(TASK OBJECTIVE): From the material below, extract every line that contains the string "kern". Matching is case-sensitive.

(TASK MATERIAL):
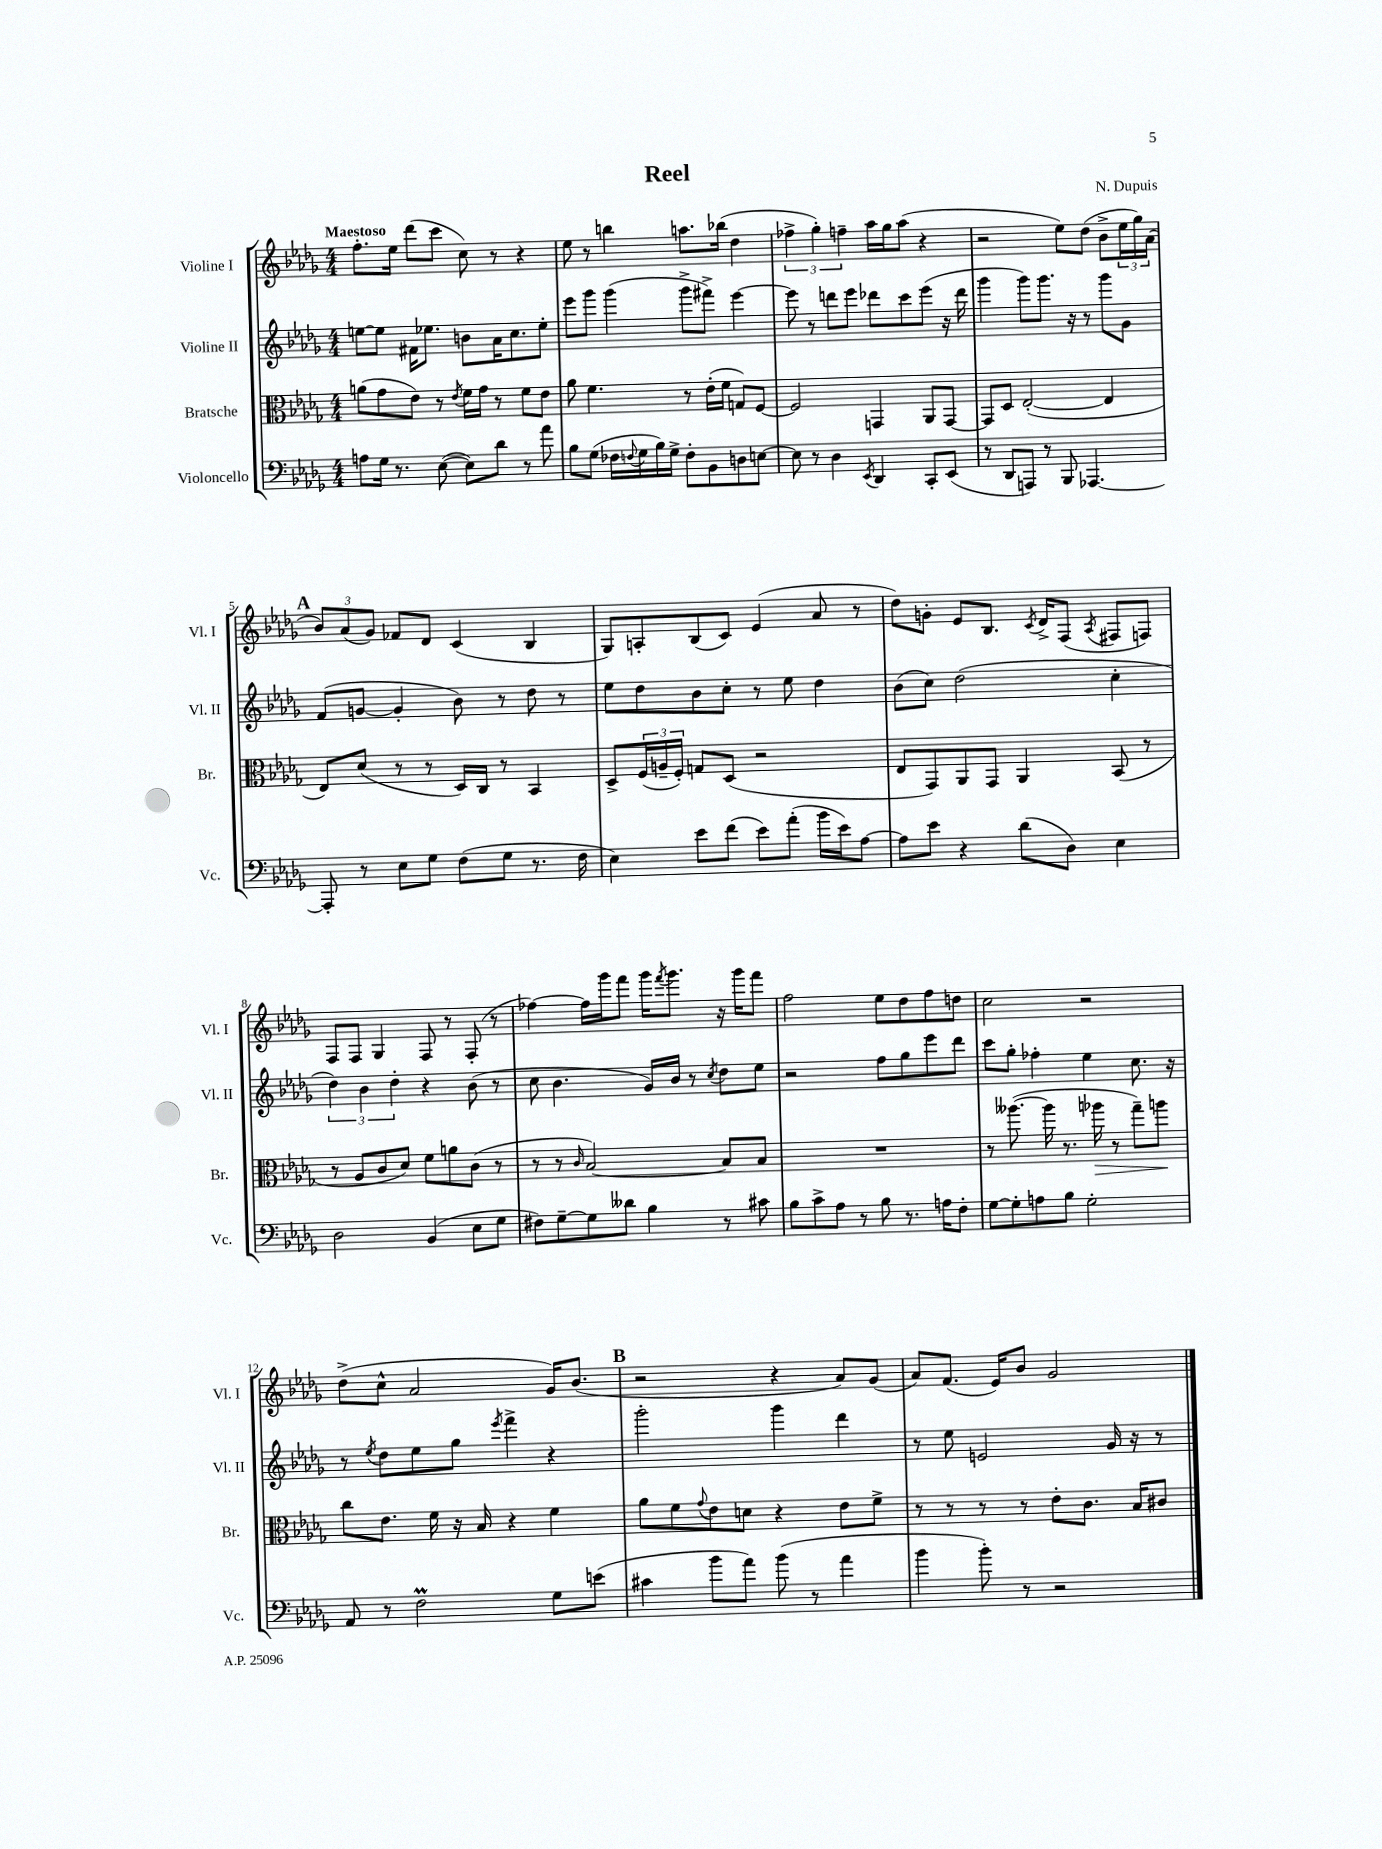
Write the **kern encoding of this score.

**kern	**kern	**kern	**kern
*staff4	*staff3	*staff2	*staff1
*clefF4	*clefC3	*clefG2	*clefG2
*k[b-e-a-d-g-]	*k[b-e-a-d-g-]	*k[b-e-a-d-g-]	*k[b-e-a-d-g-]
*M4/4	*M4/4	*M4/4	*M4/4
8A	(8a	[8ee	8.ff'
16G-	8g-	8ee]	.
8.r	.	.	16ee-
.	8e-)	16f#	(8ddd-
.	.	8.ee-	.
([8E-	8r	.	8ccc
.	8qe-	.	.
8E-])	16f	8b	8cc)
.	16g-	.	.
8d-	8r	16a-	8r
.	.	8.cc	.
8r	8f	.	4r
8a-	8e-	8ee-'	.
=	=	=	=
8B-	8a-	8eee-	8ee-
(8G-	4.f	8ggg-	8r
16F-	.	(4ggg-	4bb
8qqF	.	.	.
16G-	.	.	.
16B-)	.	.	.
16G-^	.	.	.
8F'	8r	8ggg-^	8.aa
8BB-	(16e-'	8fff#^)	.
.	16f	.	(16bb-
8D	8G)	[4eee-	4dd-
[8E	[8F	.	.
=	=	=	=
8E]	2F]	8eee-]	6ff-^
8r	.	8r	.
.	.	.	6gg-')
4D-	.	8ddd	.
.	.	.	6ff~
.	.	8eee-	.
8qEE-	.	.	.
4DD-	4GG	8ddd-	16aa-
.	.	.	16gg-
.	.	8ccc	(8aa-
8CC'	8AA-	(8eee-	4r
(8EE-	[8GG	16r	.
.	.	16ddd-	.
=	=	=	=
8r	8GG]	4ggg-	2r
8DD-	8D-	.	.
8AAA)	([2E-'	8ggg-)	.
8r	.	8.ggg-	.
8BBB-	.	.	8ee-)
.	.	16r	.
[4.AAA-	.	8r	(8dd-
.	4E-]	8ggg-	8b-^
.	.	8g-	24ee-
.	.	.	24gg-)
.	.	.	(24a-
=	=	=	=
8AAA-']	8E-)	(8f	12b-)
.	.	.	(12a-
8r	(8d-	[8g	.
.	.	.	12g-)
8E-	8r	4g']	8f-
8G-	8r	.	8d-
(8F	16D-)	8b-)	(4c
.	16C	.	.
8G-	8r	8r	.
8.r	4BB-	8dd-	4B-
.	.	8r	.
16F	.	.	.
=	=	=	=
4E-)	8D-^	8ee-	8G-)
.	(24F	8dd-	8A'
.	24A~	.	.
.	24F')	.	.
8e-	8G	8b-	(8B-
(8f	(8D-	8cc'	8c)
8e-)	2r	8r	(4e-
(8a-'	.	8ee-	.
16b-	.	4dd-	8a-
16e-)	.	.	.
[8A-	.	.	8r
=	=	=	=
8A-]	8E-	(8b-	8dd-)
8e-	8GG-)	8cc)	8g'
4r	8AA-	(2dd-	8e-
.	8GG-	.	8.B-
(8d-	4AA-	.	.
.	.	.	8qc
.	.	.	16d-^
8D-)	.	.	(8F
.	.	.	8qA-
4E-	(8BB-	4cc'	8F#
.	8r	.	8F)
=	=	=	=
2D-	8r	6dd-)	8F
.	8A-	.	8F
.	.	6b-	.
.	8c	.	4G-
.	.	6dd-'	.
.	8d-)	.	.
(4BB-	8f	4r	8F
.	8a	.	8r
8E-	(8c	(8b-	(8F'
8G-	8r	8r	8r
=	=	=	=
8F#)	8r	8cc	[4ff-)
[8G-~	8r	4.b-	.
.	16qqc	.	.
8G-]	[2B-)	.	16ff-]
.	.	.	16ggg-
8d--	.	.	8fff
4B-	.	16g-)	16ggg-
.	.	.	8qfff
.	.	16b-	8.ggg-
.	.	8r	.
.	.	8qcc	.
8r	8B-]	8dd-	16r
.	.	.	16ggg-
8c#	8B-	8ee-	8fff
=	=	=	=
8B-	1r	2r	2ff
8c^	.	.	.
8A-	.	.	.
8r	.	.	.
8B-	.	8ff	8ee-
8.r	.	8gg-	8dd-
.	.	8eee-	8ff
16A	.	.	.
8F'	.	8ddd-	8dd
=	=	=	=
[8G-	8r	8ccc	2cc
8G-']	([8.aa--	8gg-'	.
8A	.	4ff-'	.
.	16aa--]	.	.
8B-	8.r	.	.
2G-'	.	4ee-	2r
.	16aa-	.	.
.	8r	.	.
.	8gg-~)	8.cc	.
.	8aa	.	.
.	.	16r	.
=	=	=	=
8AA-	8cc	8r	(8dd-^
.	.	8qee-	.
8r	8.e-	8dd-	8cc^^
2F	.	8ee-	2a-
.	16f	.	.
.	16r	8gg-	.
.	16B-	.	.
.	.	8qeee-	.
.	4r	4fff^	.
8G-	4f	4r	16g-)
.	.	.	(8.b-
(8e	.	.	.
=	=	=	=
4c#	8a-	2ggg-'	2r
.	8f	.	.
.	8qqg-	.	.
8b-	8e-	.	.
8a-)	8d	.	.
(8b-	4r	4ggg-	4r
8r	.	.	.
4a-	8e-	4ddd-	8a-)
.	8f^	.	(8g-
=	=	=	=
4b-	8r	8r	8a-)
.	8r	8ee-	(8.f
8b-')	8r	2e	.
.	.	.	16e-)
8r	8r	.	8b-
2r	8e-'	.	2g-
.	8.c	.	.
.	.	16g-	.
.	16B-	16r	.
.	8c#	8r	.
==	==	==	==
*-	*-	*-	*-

(RESULT OF THE TASK):
Write the **kern encoding of this score.
**kern	**kern	**kern	**kern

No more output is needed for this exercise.